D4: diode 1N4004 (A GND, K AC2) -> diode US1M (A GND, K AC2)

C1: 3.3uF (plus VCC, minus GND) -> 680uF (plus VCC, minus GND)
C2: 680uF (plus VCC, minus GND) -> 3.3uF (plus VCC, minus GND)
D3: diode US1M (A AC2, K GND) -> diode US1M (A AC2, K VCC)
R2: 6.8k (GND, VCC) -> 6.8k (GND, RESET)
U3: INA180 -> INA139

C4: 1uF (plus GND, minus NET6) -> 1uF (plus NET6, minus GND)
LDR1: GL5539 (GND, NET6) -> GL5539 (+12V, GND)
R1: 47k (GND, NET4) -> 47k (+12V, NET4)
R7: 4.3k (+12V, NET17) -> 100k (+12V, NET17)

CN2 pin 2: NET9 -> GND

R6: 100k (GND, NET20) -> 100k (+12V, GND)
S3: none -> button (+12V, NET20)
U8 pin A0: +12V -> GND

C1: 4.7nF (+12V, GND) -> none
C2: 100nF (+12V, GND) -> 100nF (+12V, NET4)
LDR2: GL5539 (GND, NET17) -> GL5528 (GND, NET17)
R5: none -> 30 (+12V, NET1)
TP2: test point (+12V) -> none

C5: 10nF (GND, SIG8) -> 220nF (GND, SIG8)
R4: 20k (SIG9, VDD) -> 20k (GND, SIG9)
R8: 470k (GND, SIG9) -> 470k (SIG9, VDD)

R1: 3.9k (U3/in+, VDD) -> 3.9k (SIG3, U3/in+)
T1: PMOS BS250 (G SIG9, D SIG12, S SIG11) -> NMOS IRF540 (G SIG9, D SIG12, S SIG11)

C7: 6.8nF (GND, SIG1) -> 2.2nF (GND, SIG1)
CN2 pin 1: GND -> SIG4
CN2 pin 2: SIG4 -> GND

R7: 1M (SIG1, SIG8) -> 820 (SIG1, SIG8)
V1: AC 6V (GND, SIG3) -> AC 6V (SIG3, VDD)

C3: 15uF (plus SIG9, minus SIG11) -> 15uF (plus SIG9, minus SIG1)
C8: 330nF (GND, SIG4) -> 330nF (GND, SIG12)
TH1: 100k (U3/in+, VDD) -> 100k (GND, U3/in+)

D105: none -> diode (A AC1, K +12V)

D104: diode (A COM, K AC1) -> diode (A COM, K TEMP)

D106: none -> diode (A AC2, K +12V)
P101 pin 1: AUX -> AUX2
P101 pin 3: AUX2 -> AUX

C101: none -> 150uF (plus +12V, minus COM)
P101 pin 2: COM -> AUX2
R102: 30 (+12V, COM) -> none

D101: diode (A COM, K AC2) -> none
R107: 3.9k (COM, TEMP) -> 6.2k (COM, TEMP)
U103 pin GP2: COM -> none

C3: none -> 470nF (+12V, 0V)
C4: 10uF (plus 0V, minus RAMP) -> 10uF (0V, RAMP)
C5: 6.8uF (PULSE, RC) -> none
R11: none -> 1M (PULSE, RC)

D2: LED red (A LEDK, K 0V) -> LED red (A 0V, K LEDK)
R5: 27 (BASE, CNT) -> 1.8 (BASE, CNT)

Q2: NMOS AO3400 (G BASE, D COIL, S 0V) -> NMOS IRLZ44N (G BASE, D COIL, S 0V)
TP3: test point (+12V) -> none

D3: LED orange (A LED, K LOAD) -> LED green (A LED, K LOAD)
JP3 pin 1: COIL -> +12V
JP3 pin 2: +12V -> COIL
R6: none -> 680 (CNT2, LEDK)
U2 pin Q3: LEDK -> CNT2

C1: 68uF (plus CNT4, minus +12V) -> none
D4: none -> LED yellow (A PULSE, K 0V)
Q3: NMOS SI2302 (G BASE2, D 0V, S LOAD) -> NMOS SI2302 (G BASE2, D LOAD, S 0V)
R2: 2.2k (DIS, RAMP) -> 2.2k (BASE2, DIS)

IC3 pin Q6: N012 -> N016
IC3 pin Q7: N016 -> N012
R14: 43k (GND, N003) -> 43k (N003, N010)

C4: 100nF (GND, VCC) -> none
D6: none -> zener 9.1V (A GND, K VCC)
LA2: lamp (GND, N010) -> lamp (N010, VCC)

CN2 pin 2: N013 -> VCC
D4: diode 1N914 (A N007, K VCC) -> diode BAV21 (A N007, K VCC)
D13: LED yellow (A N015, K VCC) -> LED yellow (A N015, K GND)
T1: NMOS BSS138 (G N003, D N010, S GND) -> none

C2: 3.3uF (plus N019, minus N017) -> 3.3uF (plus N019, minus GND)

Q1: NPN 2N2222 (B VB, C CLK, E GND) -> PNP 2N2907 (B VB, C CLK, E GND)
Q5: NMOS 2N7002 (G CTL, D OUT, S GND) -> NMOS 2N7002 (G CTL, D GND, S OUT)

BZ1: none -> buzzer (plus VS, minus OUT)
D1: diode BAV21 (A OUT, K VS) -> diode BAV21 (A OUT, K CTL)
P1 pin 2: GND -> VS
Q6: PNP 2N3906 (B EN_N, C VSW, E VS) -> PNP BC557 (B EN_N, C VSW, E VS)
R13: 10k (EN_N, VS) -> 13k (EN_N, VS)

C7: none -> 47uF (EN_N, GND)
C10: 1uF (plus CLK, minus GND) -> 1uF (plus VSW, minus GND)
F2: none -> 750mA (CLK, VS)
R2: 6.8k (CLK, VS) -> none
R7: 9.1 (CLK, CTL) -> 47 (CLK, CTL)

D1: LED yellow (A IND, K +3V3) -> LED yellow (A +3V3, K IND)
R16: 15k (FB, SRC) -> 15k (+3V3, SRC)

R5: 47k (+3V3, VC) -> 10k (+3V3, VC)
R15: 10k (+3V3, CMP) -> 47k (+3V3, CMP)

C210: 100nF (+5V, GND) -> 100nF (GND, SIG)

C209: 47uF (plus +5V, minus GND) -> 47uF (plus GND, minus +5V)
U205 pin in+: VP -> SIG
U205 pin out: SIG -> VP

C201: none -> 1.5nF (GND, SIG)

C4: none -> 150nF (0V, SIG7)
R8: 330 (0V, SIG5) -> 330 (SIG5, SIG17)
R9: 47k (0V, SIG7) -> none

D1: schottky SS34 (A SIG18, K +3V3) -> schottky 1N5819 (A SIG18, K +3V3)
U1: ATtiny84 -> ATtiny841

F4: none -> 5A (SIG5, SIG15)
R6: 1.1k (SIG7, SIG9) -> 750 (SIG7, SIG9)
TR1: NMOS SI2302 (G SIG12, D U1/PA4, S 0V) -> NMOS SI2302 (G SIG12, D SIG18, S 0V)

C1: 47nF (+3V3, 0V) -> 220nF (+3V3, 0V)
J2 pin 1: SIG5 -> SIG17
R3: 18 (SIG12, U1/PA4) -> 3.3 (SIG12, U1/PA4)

* * * * *

• **WORK ITEM**: Please give all the entries above again, exactly as they stand.

• **ANSWER BOX**:
D4: diode 1N4004 (A GND, K AC2) -> diode US1M (A GND, K AC2)

C1: 3.3uF (plus VCC, minus GND) -> 680uF (plus VCC, minus GND)
C2: 680uF (plus VCC, minus GND) -> 3.3uF (plus VCC, minus GND)
D3: diode US1M (A AC2, K GND) -> diode US1M (A AC2, K VCC)
R2: 6.8k (GND, VCC) -> 6.8k (GND, RESET)
U3: INA180 -> INA139

C4: 1uF (plus GND, minus NET6) -> 1uF (plus NET6, minus GND)
LDR1: GL5539 (GND, NET6) -> GL5539 (+12V, GND)
R1: 47k (GND, NET4) -> 47k (+12V, NET4)
R7: 4.3k (+12V, NET17) -> 100k (+12V, NET17)

CN2 pin 2: NET9 -> GND

R6: 100k (GND, NET20) -> 100k (+12V, GND)
S3: none -> button (+12V, NET20)
U8 pin A0: +12V -> GND

C1: 4.7nF (+12V, GND) -> none
C2: 100nF (+12V, GND) -> 100nF (+12V, NET4)
LDR2: GL5539 (GND, NET17) -> GL5528 (GND, NET17)
R5: none -> 30 (+12V, NET1)
TP2: test point (+12V) -> none

C5: 10nF (GND, SIG8) -> 220nF (GND, SIG8)
R4: 20k (SIG9, VDD) -> 20k (GND, SIG9)
R8: 470k (GND, SIG9) -> 470k (SIG9, VDD)

R1: 3.9k (U3/in+, VDD) -> 3.9k (SIG3, U3/in+)
T1: PMOS BS250 (G SIG9, D SIG12, S SIG11) -> NMOS IRF540 (G SIG9, D SIG12, S SIG11)

C7: 6.8nF (GND, SIG1) -> 2.2nF (GND, SIG1)
CN2 pin 1: GND -> SIG4
CN2 pin 2: SIG4 -> GND

R7: 1M (SIG1, SIG8) -> 820 (SIG1, SIG8)
V1: AC 6V (GND, SIG3) -> AC 6V (SIG3, VDD)

C3: 15uF (plus SIG9, minus SIG11) -> 15uF (plus SIG9, minus SIG1)
C8: 330nF (GND, SIG4) -> 330nF (GND, SIG12)
TH1: 100k (U3/in+, VDD) -> 100k (GND, U3/in+)

D105: none -> diode (A AC1, K +12V)

D104: diode (A COM, K AC1) -> diode (A COM, K TEMP)

D106: none -> diode (A AC2, K +12V)
P101 pin 1: AUX -> AUX2
P101 pin 3: AUX2 -> AUX

C101: none -> 150uF (plus +12V, minus COM)
P101 pin 2: COM -> AUX2
R102: 30 (+12V, COM) -> none

D101: diode (A COM, K AC2) -> none
R107: 3.9k (COM, TEMP) -> 6.2k (COM, TEMP)
U103 pin GP2: COM -> none

C3: none -> 470nF (+12V, 0V)
C4: 10uF (plus 0V, minus RAMP) -> 10uF (0V, RAMP)
C5: 6.8uF (PULSE, RC) -> none
R11: none -> 1M (PULSE, RC)

D2: LED red (A LEDK, K 0V) -> LED red (A 0V, K LEDK)
R5: 27 (BASE, CNT) -> 1.8 (BASE, CNT)

Q2: NMOS AO3400 (G BASE, D COIL, S 0V) -> NMOS IRLZ44N (G BASE, D COIL, S 0V)
TP3: test point (+12V) -> none

D3: LED orange (A LED, K LOAD) -> LED green (A LED, K LOAD)
JP3 pin 1: COIL -> +12V
JP3 pin 2: +12V -> COIL
R6: none -> 680 (CNT2, LEDK)
U2 pin Q3: LEDK -> CNT2

C1: 68uF (plus CNT4, minus +12V) -> none
D4: none -> LED yellow (A PULSE, K 0V)
Q3: NMOS SI2302 (G BASE2, D 0V, S LOAD) -> NMOS SI2302 (G BASE2, D LOAD, S 0V)
R2: 2.2k (DIS, RAMP) -> 2.2k (BASE2, DIS)

IC3 pin Q6: N012 -> N016
IC3 pin Q7: N016 -> N012
R14: 43k (GND, N003) -> 43k (N003, N010)

C4: 100nF (GND, VCC) -> none
D6: none -> zener 9.1V (A GND, K VCC)
LA2: lamp (GND, N010) -> lamp (N010, VCC)

CN2 pin 2: N013 -> VCC
D4: diode 1N914 (A N007, K VCC) -> diode BAV21 (A N007, K VCC)
D13: LED yellow (A N015, K VCC) -> LED yellow (A N015, K GND)
T1: NMOS BSS138 (G N003, D N010, S GND) -> none

C2: 3.3uF (plus N019, minus N017) -> 3.3uF (plus N019, minus GND)

Q1: NPN 2N2222 (B VB, C CLK, E GND) -> PNP 2N2907 (B VB, C CLK, E GND)
Q5: NMOS 2N7002 (G CTL, D OUT, S GND) -> NMOS 2N7002 (G CTL, D GND, S OUT)

BZ1: none -> buzzer (plus VS, minus OUT)
D1: diode BAV21 (A OUT, K VS) -> diode BAV21 (A OUT, K CTL)
P1 pin 2: GND -> VS
Q6: PNP 2N3906 (B EN_N, C VSW, E VS) -> PNP BC557 (B EN_N, C VSW, E VS)
R13: 10k (EN_N, VS) -> 13k (EN_N, VS)

C7: none -> 47uF (EN_N, GND)
C10: 1uF (plus CLK, minus GND) -> 1uF (plus VSW, minus GND)
F2: none -> 750mA (CLK, VS)
R2: 6.8k (CLK, VS) -> none
R7: 9.1 (CLK, CTL) -> 47 (CLK, CTL)

D1: LED yellow (A IND, K +3V3) -> LED yellow (A +3V3, K IND)
R16: 15k (FB, SRC) -> 15k (+3V3, SRC)

R5: 47k (+3V3, VC) -> 10k (+3V3, VC)
R15: 10k (+3V3, CMP) -> 47k (+3V3, CMP)

C210: 100nF (+5V, GND) -> 100nF (GND, SIG)

C209: 47uF (plus +5V, minus GND) -> 47uF (plus GND, minus +5V)
U205 pin in+: VP -> SIG
U205 pin out: SIG -> VP

C201: none -> 1.5nF (GND, SIG)

C4: none -> 150nF (0V, SIG7)
R8: 330 (0V, SIG5) -> 330 (SIG5, SIG17)
R9: 47k (0V, SIG7) -> none

D1: schottky SS34 (A SIG18, K +3V3) -> schottky 1N5819 (A SIG18, K +3V3)
U1: ATtiny84 -> ATtiny841

F4: none -> 5A (SIG5, SIG15)
R6: 1.1k (SIG7, SIG9) -> 750 (SIG7, SIG9)
TR1: NMOS SI2302 (G SIG12, D U1/PA4, S 0V) -> NMOS SI2302 (G SIG12, D SIG18, S 0V)

C1: 47nF (+3V3, 0V) -> 220nF (+3V3, 0V)
J2 pin 1: SIG5 -> SIG17
R3: 18 (SIG12, U1/PA4) -> 3.3 (SIG12, U1/PA4)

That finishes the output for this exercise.